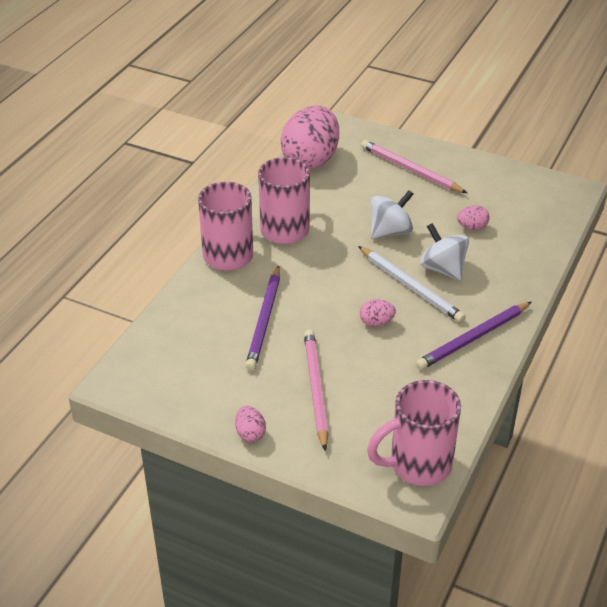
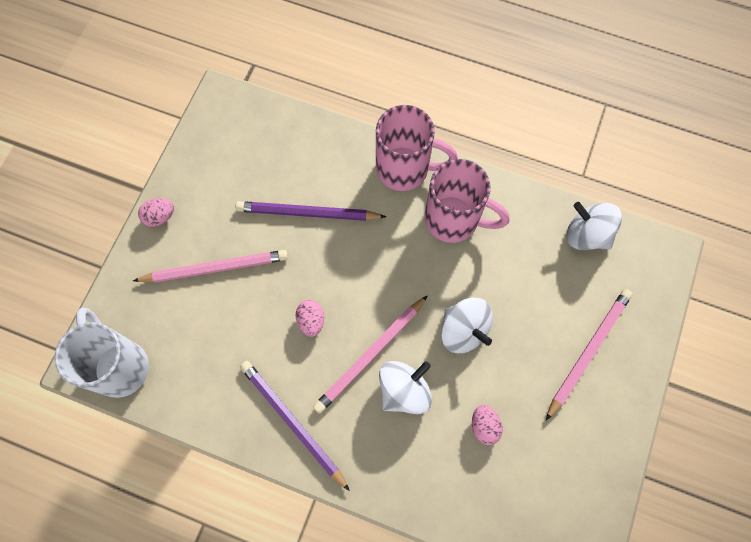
camera: 85 degrees right, 30 degrees up
(311, 160) = (586, 235): pink egg -> white spinning top
(411, 286) = (370, 355): white pencil -> pink pencil
(417, 465) = (120, 365): pink mug -> white mug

Task goal:
Output every line above exactly as it stands, and drop any picture.

Output for this task:
camera: 85 degrees right, 30 degrees up
(311, 160) = (586, 235): pink egg -> white spinning top
(411, 286) = (370, 355): white pencil -> pink pencil
(417, 465) = (120, 365): pink mug -> white mug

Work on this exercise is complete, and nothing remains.